Material for this exercise section start
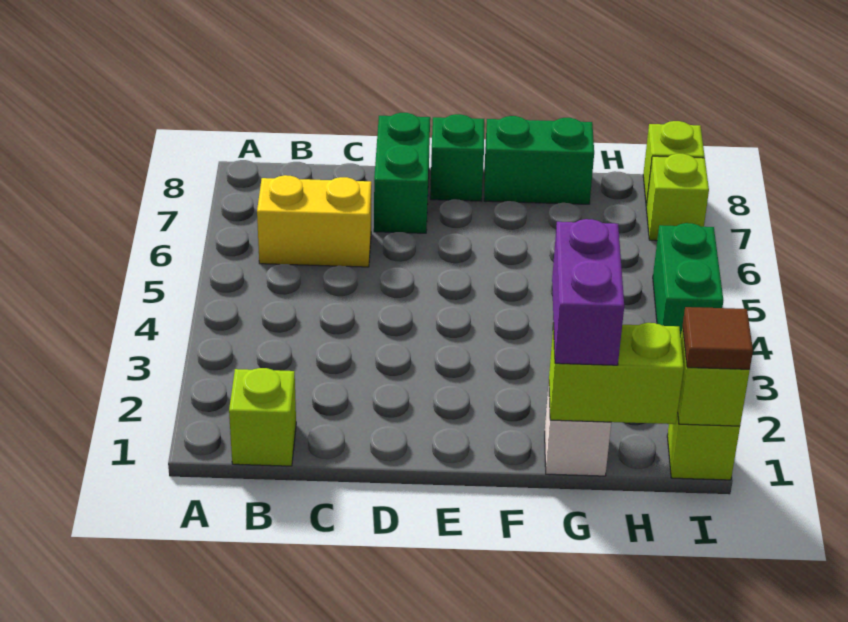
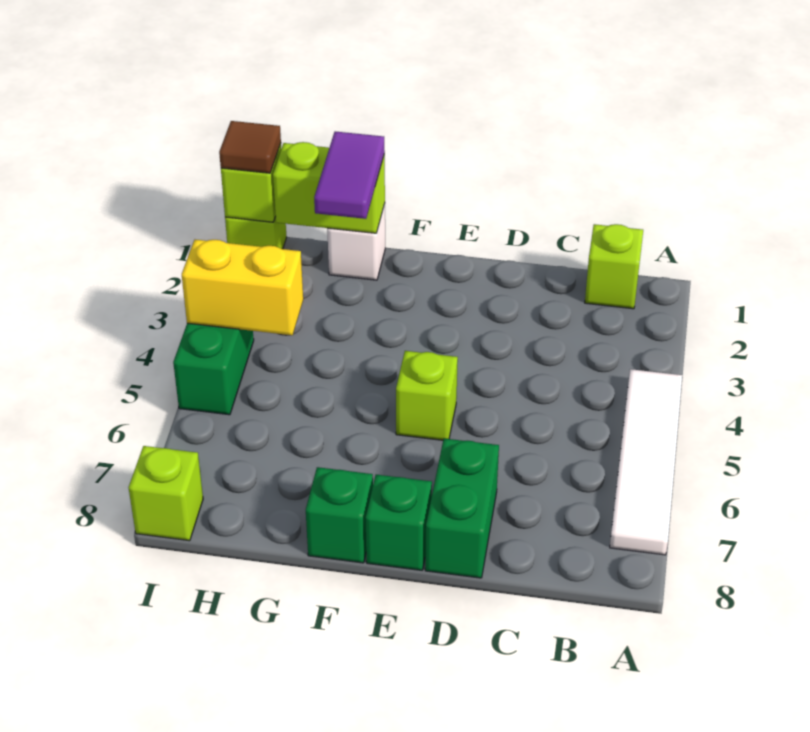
none -> white 1x4 tile [610,369,682,555]
yellow 1x2 brick [257,175,371,267] -> yellow 1x2 brick moved to [182,240,303,335]
green 1x2 brick [484,116,594,204] -> green 1x1 brick [306,467,373,563]
purple 1x2 brick [552,219,624,365] -> purple 1x2 tile [314,131,385,219]
lime 1x1 brick [646,154,709,241] -> lime 1x1 brick moved to [396,351,458,440]

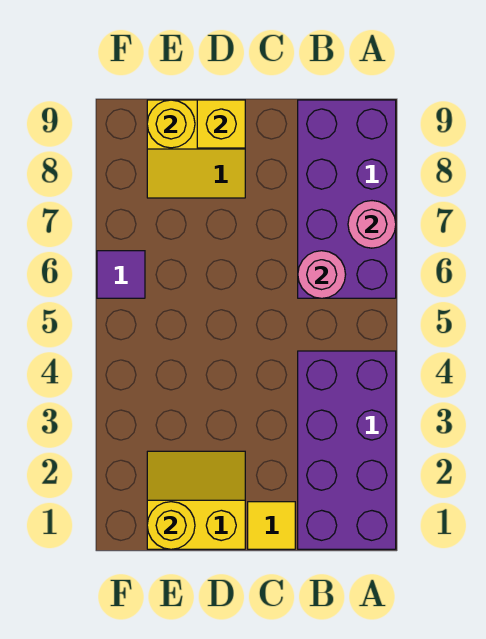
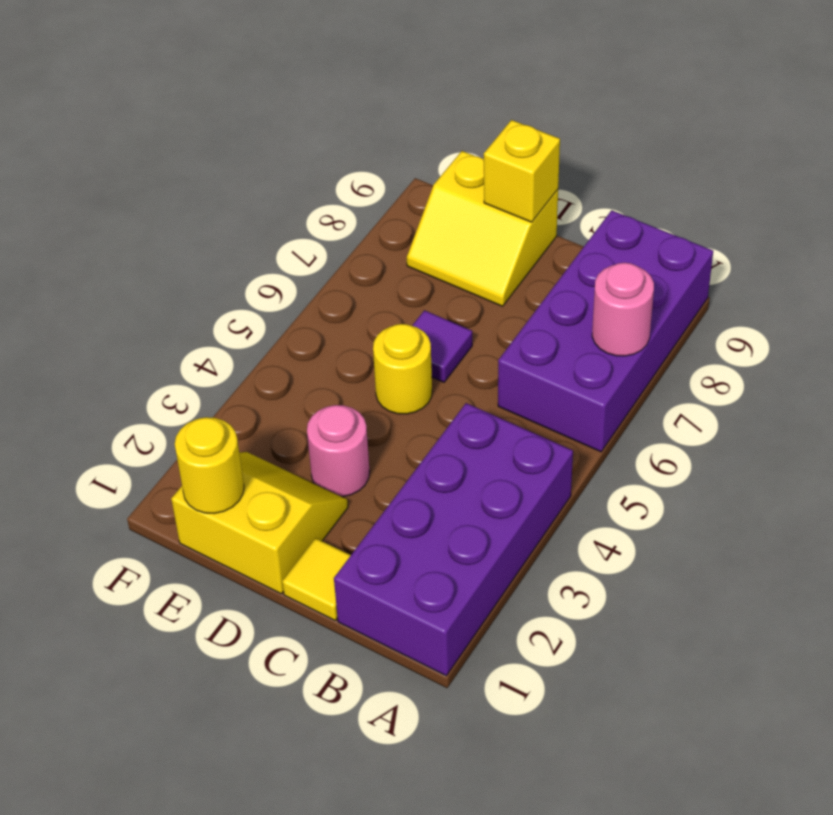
pink 1x1 round brick [298,251,346,298] -> pink 1x1 round brick moved to [307,405,370,497]
yellow 1x1 round brick [147,100,195,148] -> yellow 1x1 round brick moved to [373,324,432,414]
purple 1x1 tile [97,251,145,298] -> purple 1x1 tile moved to [412,310,472,382]

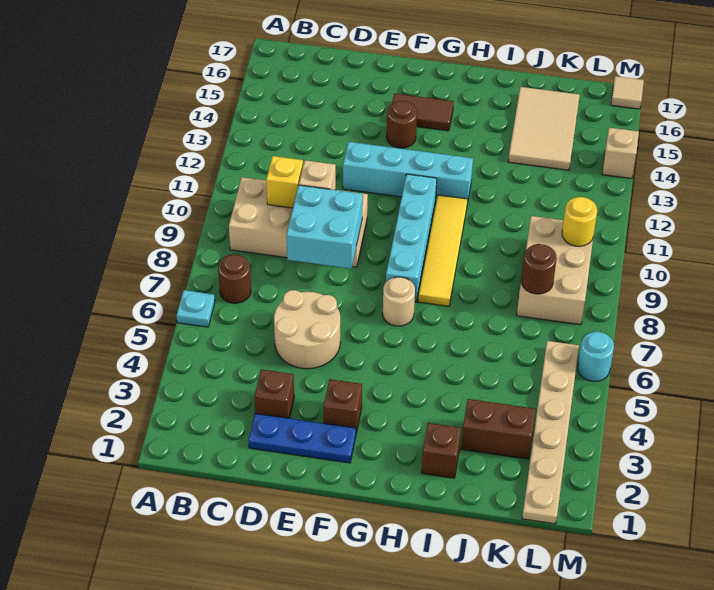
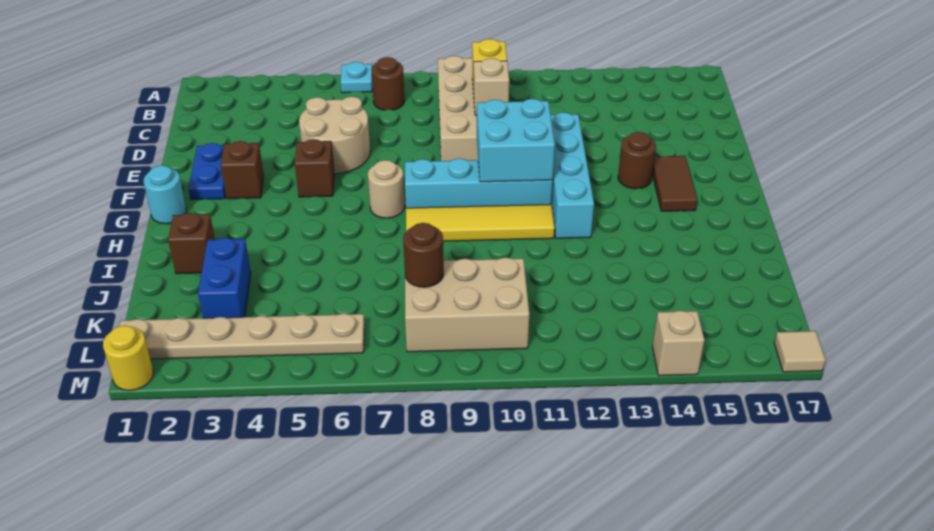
blue 1x3 plate [249,413,356,463] -> blue 1x2 plate [188,143,226,200]
brown 1x1 brick [254,369,294,418] -> brown 1x1 brick moved to [295,140,334,197]
cyan 2x2 brick [286,185,363,269] -> cyan 2x2 brick moved to [477,99,555,182]
brown 1x2 brick [461,399,536,459] -> blue 1x2 brick [198,238,251,318]
tan 2x3 tile [508,87,580,170] -> none
yellow 1x1 round brick [562,197,597,246] -> yellow 1x1 round brick moved to [103,326,153,391]
cyan 1x1 round brick [578,332,614,381] -> cyan 1x1 round brick moved to [144,165,186,224]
Material for this exercise section end
**Exercise prompt**: Reproduce all the data as it stands. The pictures are not part of the copy.

**Answer below**:
none -> white 1x4 tile [610,369,682,555]
yellow 1x2 brick [257,175,371,267] -> yellow 1x2 brick moved to [182,240,303,335]
green 1x2 brick [484,116,594,204] -> green 1x1 brick [306,467,373,563]
purple 1x2 brick [552,219,624,365] -> purple 1x2 tile [314,131,385,219]
lime 1x1 brick [646,154,709,241] -> lime 1x1 brick moved to [396,351,458,440]

pink 1x1 round brick [298,251,346,298] -> pink 1x1 round brick moved to [307,405,370,497]
yellow 1x1 round brick [147,100,195,148] -> yellow 1x1 round brick moved to [373,324,432,414]
purple 1x1 tile [97,251,145,298] -> purple 1x1 tile moved to [412,310,472,382]

blue 1x3 plate [249,413,356,463] -> blue 1x2 plate [188,143,226,200]
brown 1x1 brick [254,369,294,418] -> brown 1x1 brick moved to [295,140,334,197]
cyan 2x2 brick [286,185,363,269] -> cyan 2x2 brick moved to [477,99,555,182]
brown 1x2 brick [461,399,536,459] -> blue 1x2 brick [198,238,251,318]
tan 2x3 tile [508,87,580,170] -> none
yellow 1x1 round brick [562,197,597,246] -> yellow 1x1 round brick moved to [103,326,153,391]
cyan 1x1 round brick [578,332,614,381] -> cyan 1x1 round brick moved to [144,165,186,224]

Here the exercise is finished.